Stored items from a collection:
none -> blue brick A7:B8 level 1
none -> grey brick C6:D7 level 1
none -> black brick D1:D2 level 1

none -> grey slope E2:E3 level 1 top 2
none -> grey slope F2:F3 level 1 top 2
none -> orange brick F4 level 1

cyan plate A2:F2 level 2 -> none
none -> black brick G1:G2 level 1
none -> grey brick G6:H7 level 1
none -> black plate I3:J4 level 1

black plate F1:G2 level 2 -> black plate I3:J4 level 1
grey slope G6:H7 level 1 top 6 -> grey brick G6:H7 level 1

---

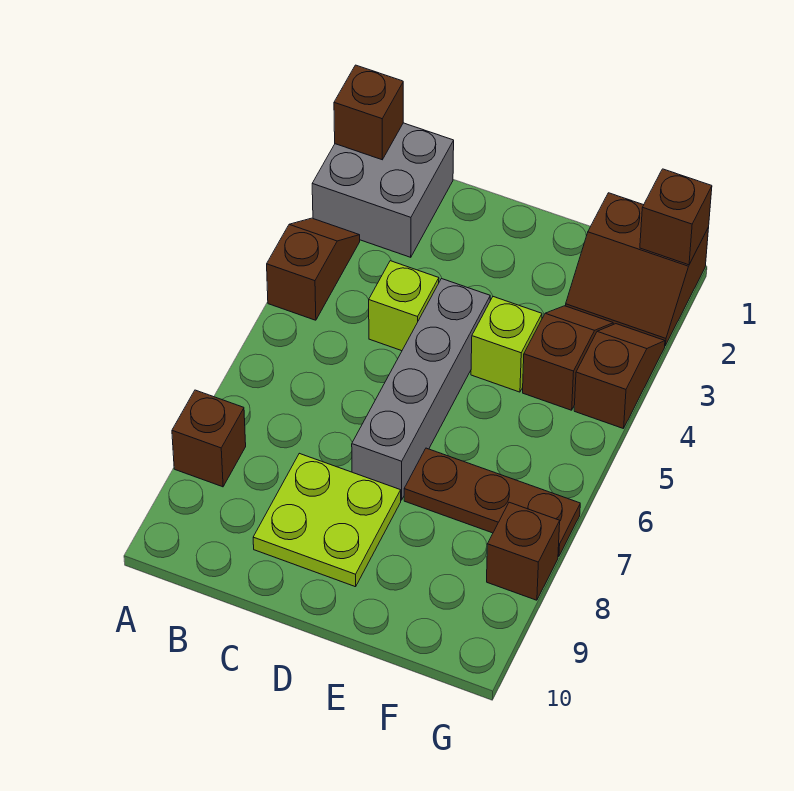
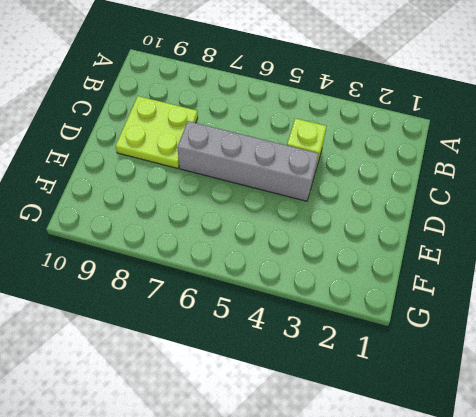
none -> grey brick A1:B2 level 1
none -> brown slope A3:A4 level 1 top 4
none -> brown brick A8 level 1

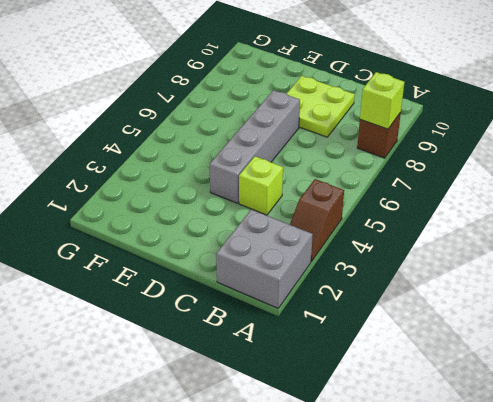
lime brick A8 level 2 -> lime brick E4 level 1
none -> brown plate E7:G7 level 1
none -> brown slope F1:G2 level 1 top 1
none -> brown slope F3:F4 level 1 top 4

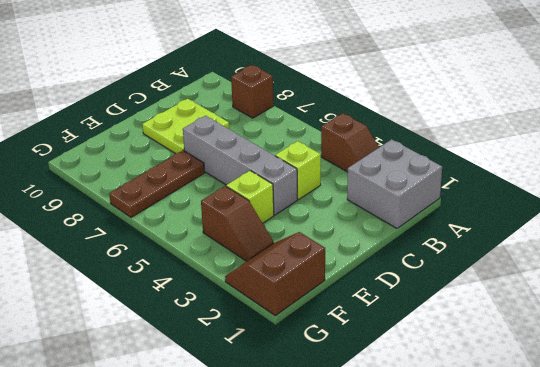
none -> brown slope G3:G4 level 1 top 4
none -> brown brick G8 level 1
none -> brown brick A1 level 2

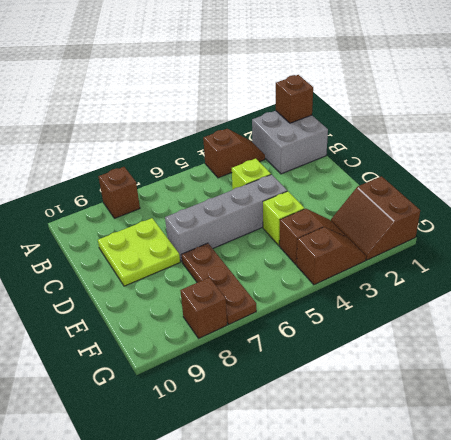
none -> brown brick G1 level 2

* * *

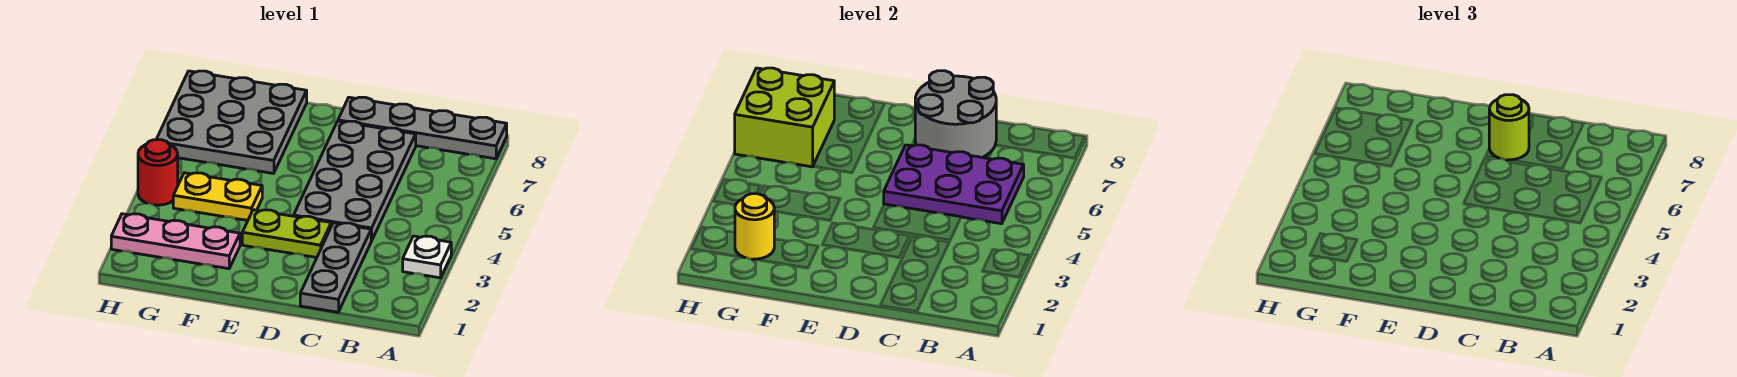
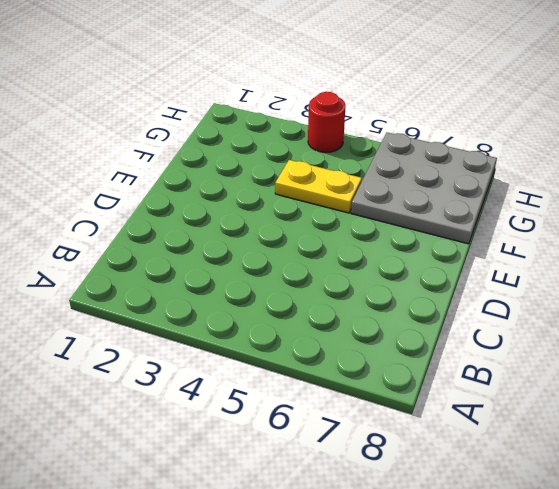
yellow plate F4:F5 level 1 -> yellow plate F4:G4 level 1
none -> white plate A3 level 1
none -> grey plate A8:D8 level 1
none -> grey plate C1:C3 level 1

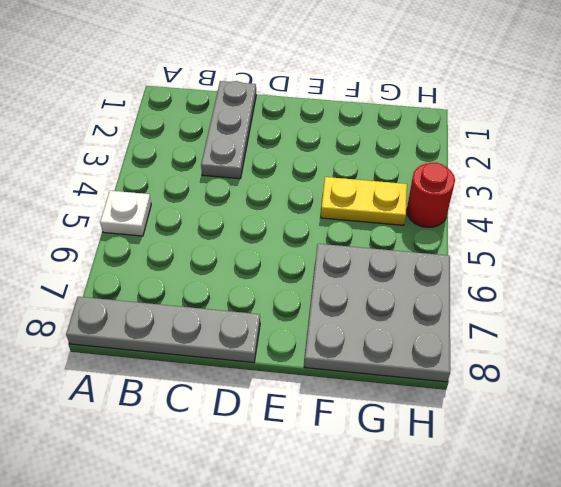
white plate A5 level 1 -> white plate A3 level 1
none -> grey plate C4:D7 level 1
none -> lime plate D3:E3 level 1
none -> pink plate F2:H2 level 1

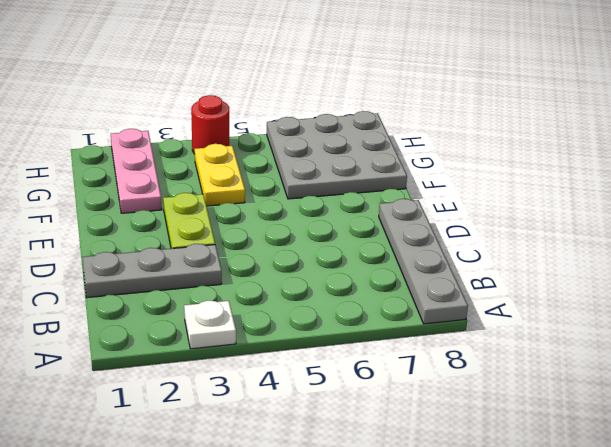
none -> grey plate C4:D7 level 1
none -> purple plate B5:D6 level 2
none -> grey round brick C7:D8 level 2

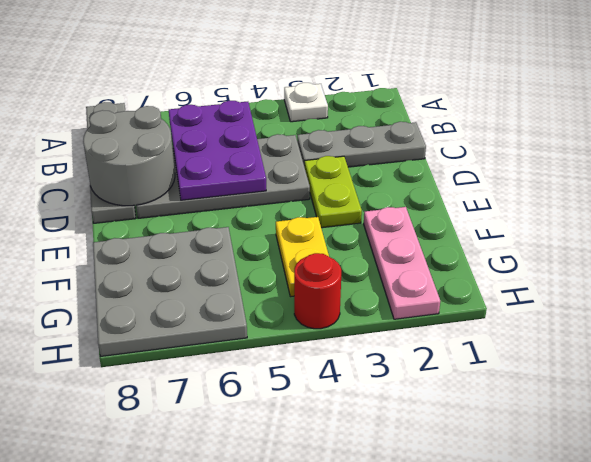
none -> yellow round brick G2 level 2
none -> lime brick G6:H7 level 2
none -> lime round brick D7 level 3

→ Work request:
What you give back should be exactly the lines of the data above from the line with "none -> yellow round brick G2 level 2" through the line with "none -> lime round brick D7 level 3", both of those included, and nothing more.

→ Task output:
none -> yellow round brick G2 level 2
none -> lime brick G6:H7 level 2
none -> lime round brick D7 level 3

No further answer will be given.